=== TASK PROMPT ===
Reading the records below, how many lines contain "minus"? Respond with a number and nothing else.

=== Change detection outputs ===
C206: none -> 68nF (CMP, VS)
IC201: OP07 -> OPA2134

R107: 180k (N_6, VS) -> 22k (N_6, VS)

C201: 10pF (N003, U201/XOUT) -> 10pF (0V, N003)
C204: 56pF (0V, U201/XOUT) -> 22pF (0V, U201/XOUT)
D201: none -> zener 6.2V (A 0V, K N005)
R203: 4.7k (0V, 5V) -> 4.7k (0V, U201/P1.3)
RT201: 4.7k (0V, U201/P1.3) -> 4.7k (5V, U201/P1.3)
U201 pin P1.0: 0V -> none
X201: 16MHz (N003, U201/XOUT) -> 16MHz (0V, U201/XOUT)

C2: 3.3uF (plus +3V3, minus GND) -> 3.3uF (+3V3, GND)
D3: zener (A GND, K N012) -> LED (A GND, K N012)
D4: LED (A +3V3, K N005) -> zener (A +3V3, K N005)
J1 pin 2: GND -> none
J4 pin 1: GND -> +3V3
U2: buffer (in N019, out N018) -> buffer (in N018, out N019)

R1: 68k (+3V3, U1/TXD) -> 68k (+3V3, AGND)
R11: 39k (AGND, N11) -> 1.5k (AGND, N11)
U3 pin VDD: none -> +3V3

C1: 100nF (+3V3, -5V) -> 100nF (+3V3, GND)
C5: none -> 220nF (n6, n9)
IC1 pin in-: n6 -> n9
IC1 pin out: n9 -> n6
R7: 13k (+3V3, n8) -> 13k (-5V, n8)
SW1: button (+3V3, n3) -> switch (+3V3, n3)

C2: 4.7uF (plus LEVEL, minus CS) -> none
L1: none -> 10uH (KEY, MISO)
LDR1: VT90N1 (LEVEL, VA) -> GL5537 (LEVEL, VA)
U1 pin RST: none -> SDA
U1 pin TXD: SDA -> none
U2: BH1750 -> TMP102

=== PROBLEM SOLUTION ===
2